▶ **REQUIREMENT**
How many lines in the entries below include the word "none"? Respond with the number only.

[[ DATA SUPPLIED, beginning ]]

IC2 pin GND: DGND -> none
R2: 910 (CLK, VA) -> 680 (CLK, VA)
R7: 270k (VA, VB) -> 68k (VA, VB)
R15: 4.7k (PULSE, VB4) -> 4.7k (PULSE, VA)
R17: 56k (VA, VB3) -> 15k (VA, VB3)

[[ DATA SUPPLIED, end ]]
[[ DATA SUPPLIED, beginning ]]

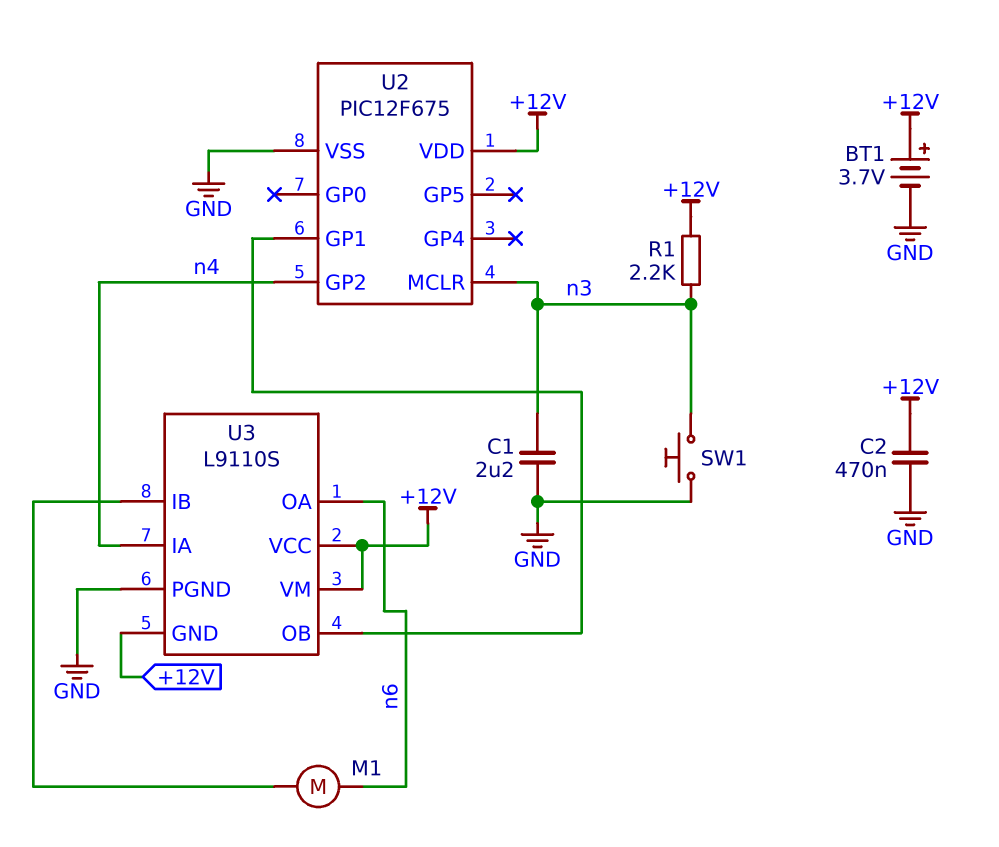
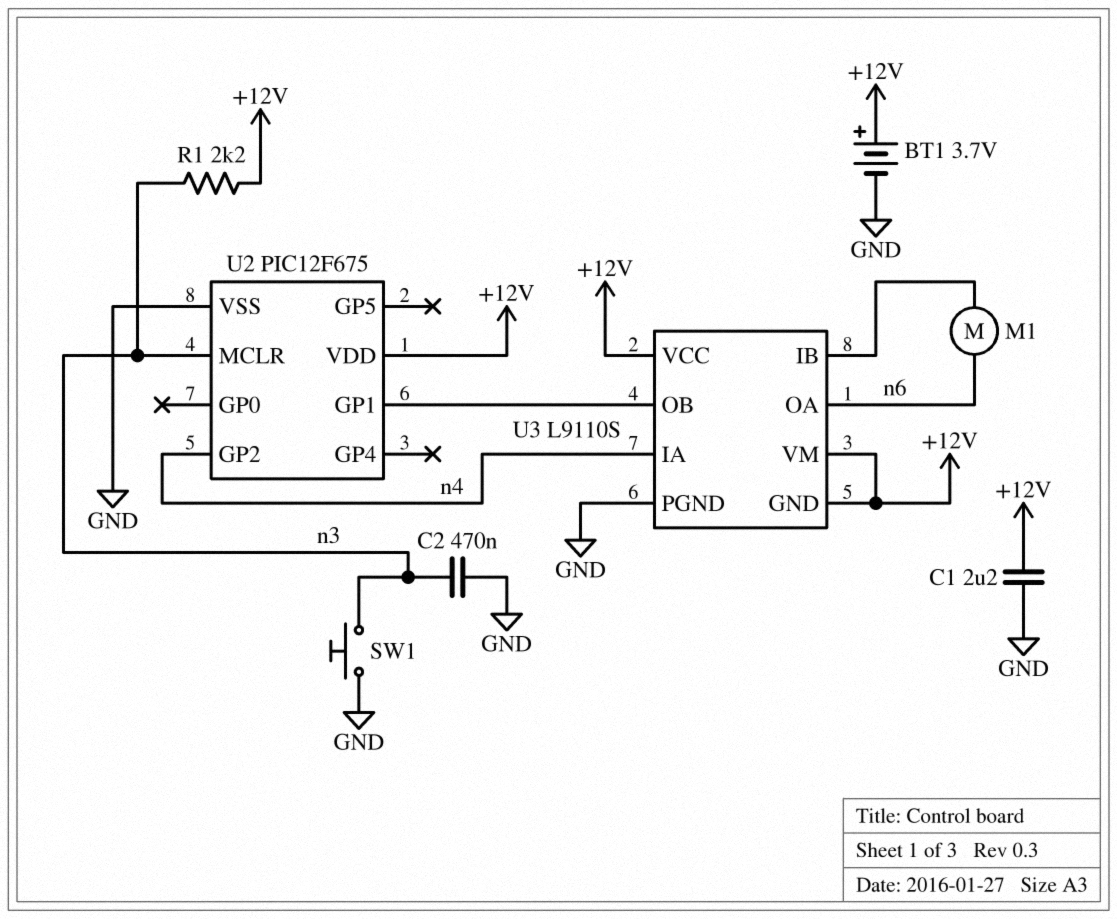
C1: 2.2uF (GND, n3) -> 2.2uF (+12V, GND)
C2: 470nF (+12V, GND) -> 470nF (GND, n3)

[[ DATA SUPPLIED, end ]]
[[ DATA SUPPLIED, beginning ]]

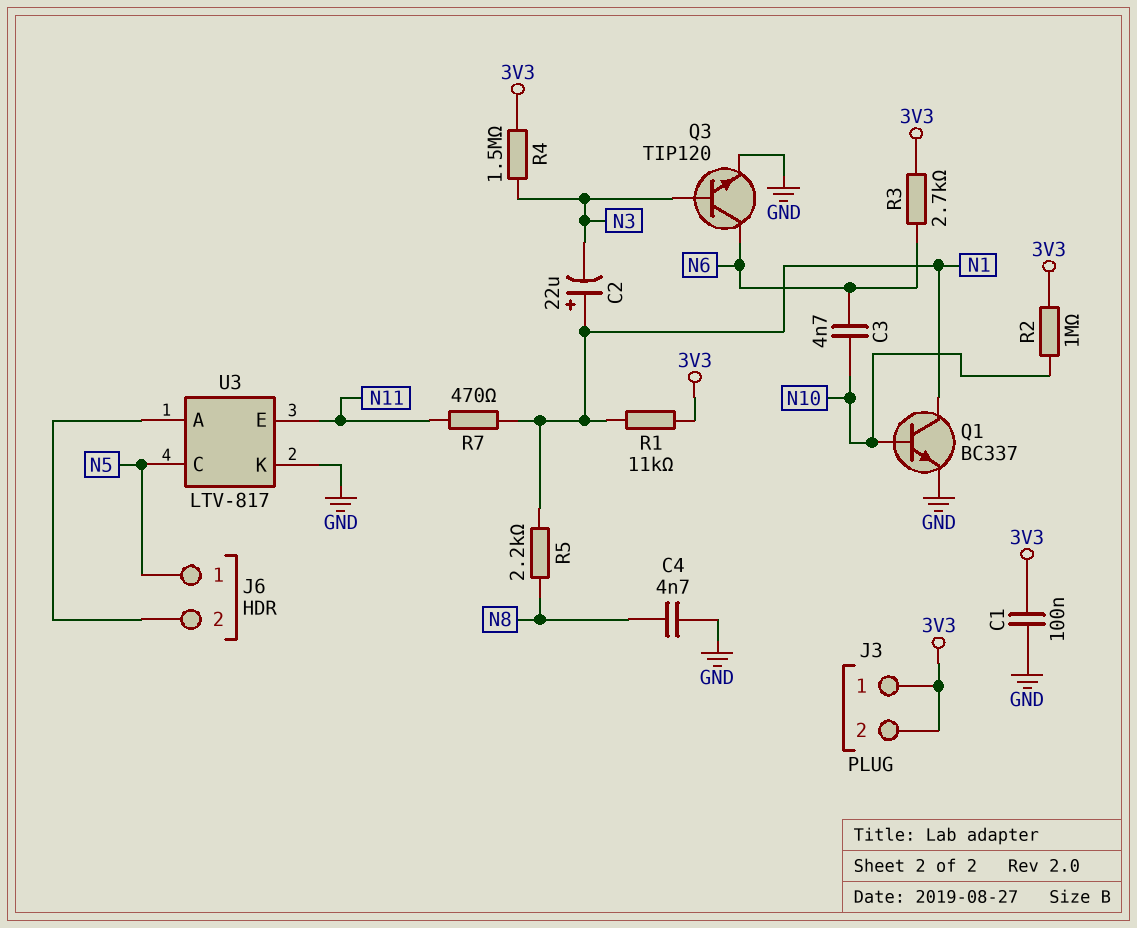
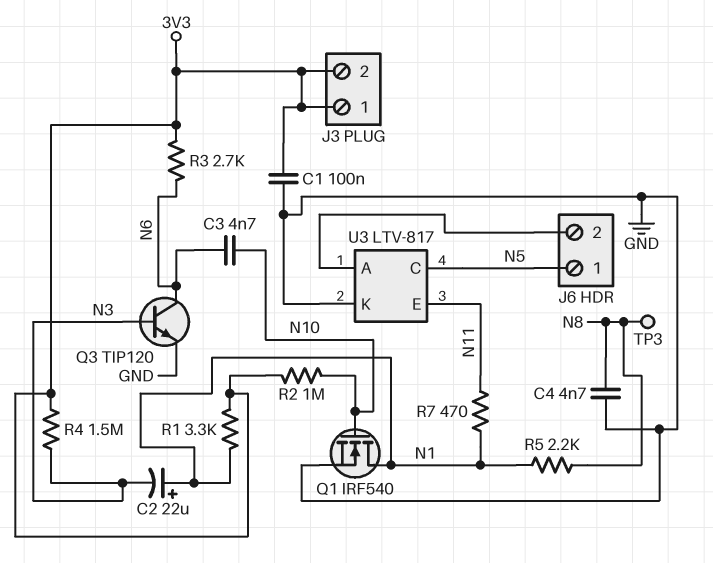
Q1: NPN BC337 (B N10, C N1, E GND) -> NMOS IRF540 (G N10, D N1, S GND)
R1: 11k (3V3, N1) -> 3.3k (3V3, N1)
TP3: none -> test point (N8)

[[ DATA SUPPLIED, end ]]

▶ **TASK RESULT**
2